DATA BELOW:
--- START ---

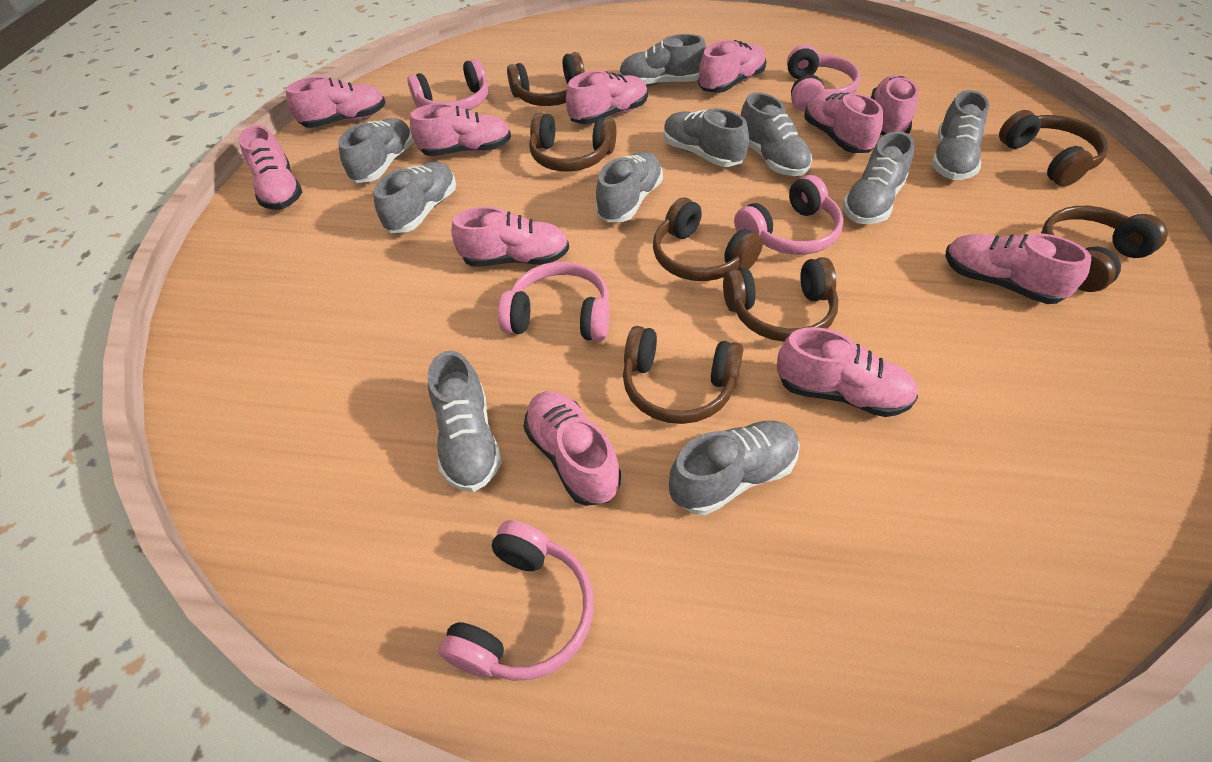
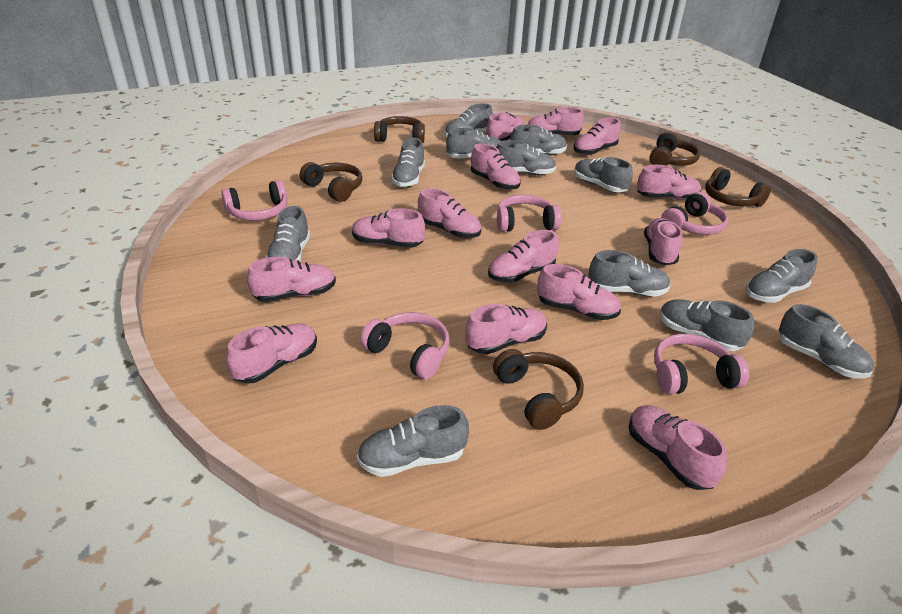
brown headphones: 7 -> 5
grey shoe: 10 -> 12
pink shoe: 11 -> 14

--- END ---

TASK DIRECTIONS: Retype the entire listing exactly as it appears, dropping only the pictures.

RESPONSE FOR THIS EXERCISE:
brown headphones: 7 -> 5
grey shoe: 10 -> 12
pink shoe: 11 -> 14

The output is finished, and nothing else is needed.